THE TASK.
With all images left out, restate the records below exactly as written.

INFORMATION SUPPLIED.
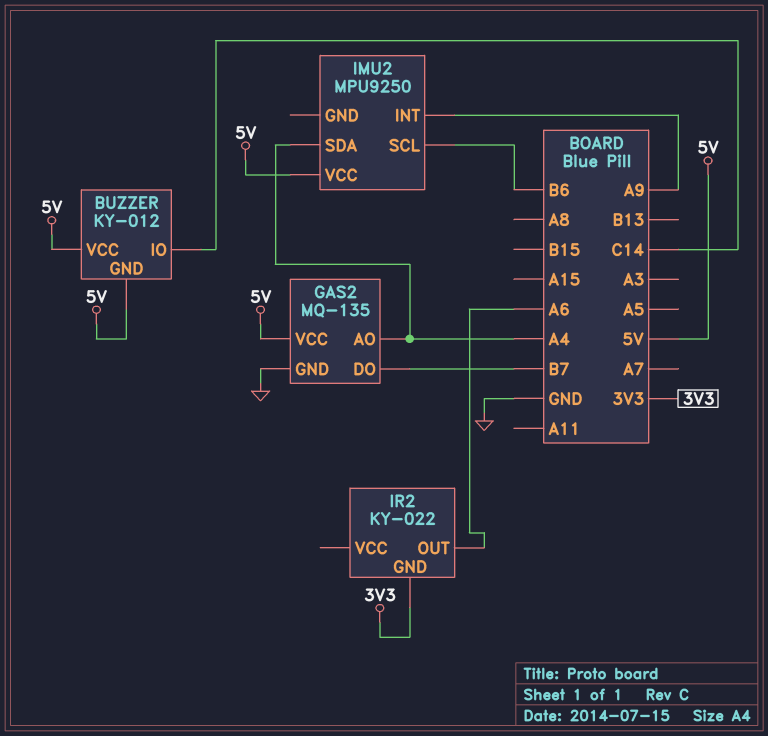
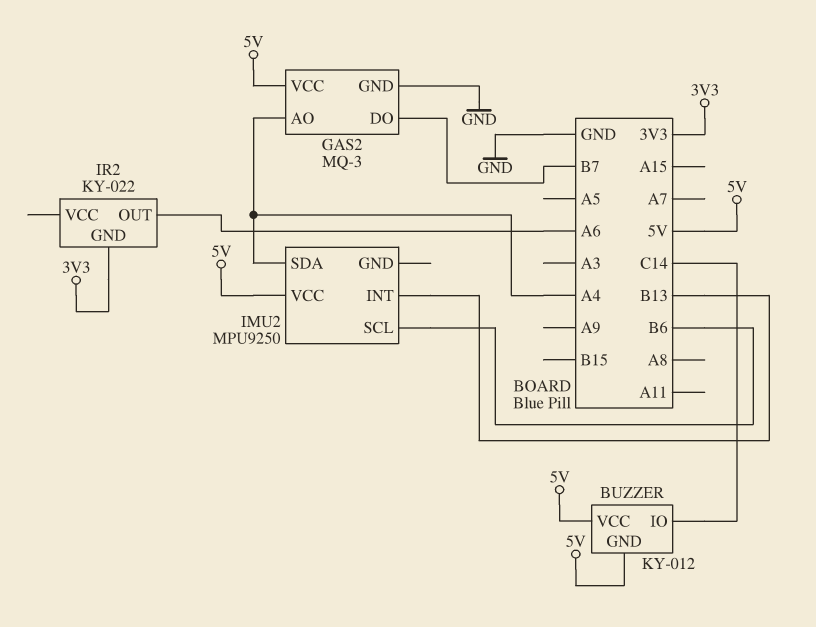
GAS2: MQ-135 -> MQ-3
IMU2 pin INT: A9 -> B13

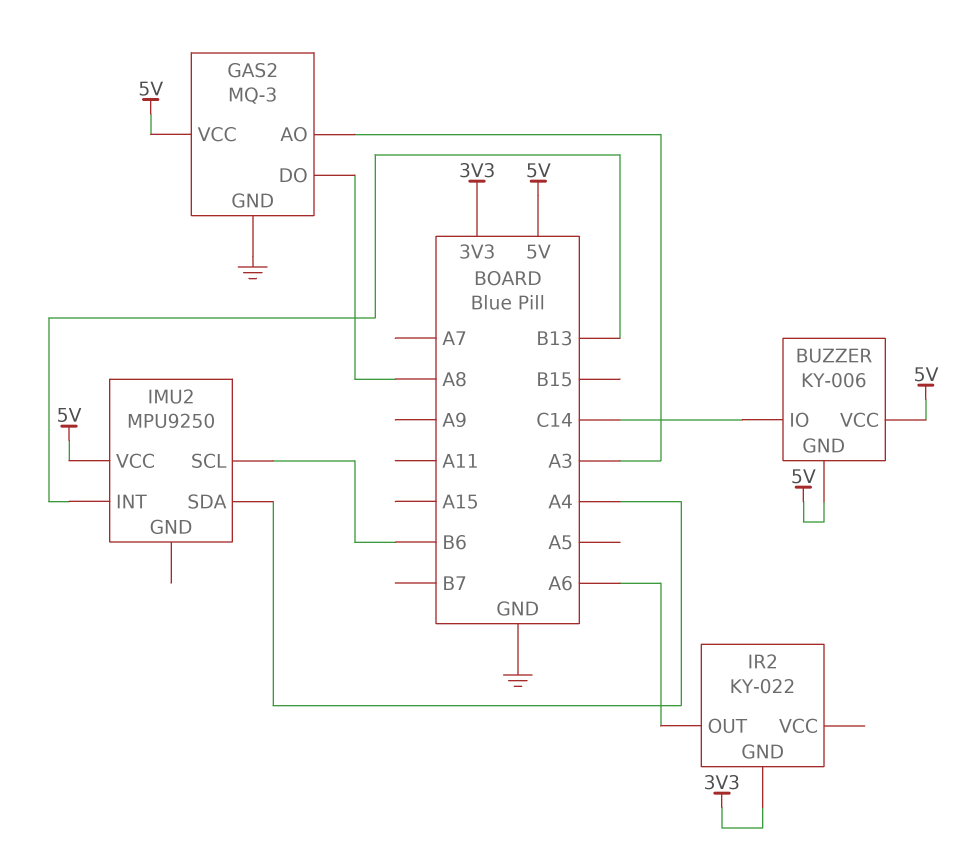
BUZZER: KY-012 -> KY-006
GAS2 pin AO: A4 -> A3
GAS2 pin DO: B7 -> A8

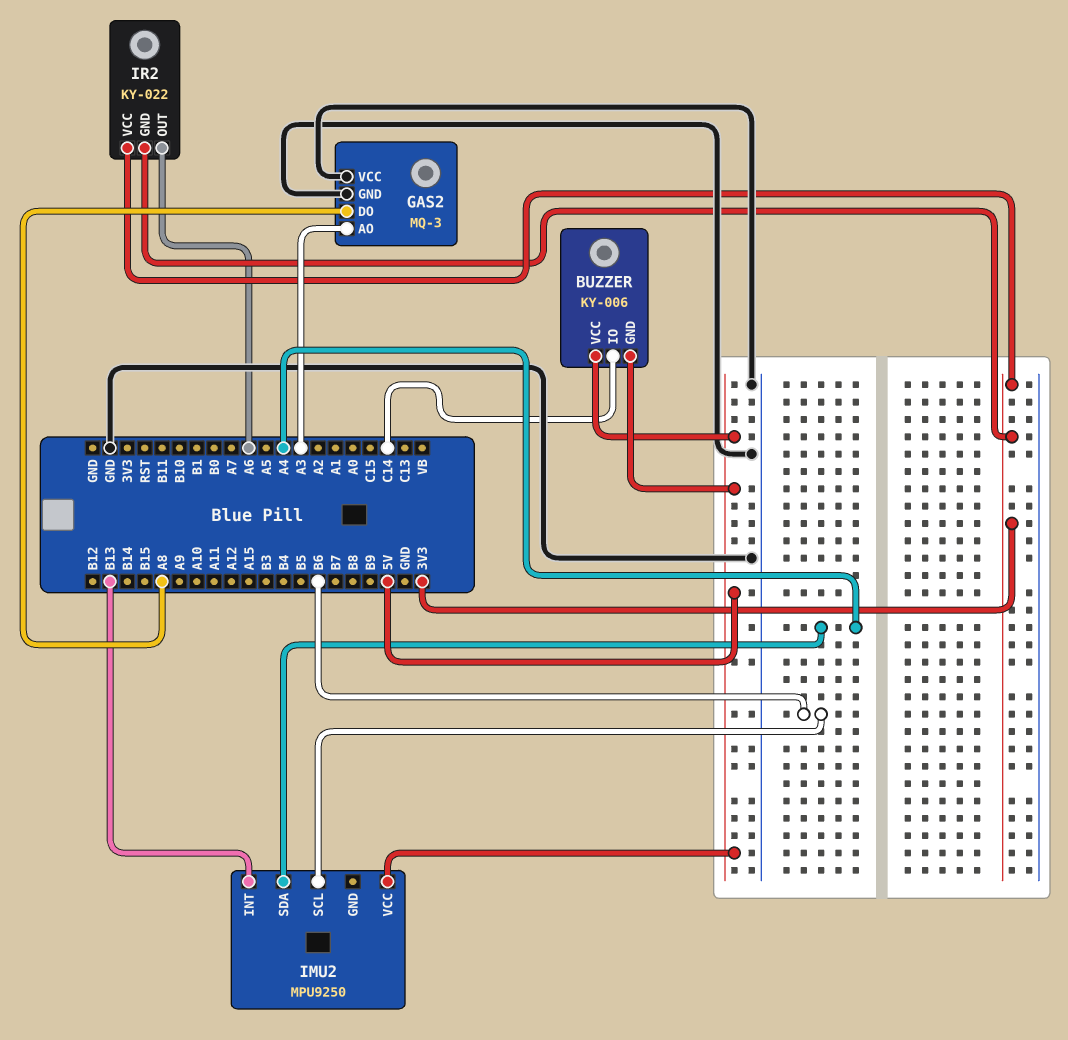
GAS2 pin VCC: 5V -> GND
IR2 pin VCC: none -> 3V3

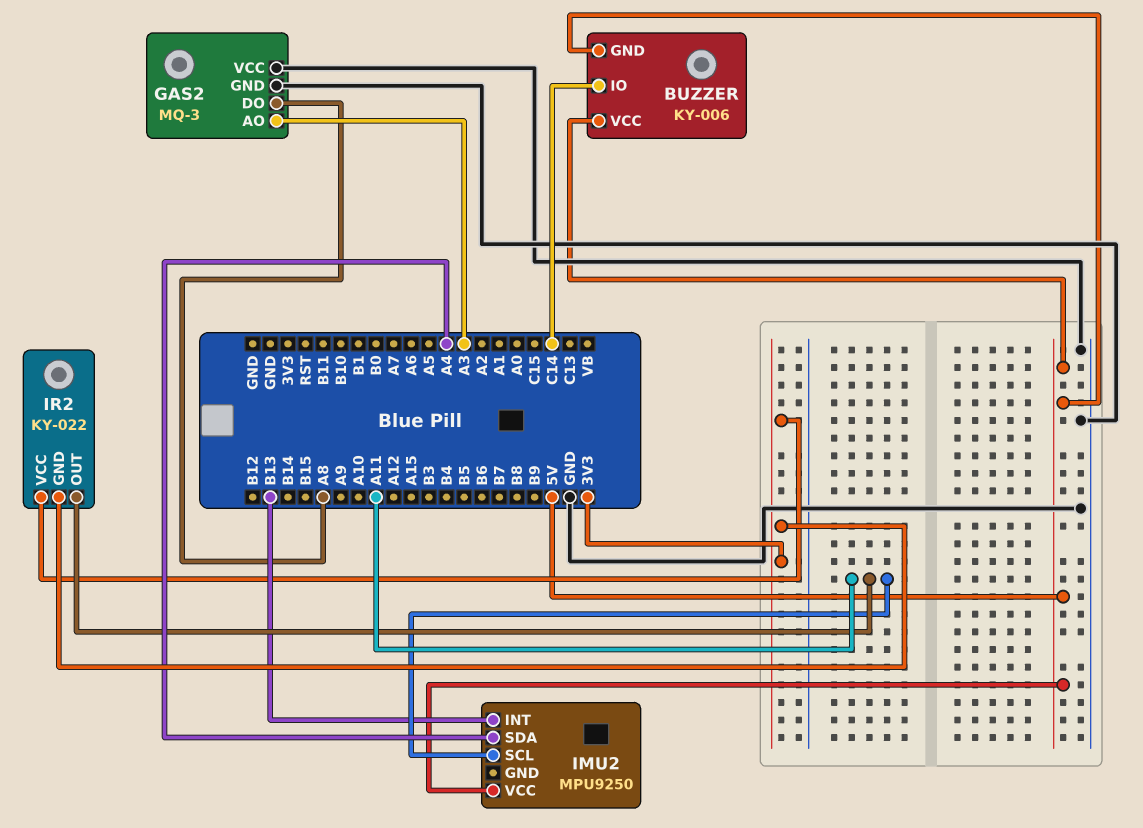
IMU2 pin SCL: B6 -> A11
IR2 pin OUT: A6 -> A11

COMPLETED EXERCISE.
GAS2: MQ-135 -> MQ-3
IMU2 pin INT: A9 -> B13

BUZZER: KY-012 -> KY-006
GAS2 pin AO: A4 -> A3
GAS2 pin DO: B7 -> A8

GAS2 pin VCC: 5V -> GND
IR2 pin VCC: none -> 3V3

IMU2 pin SCL: B6 -> A11
IR2 pin OUT: A6 -> A11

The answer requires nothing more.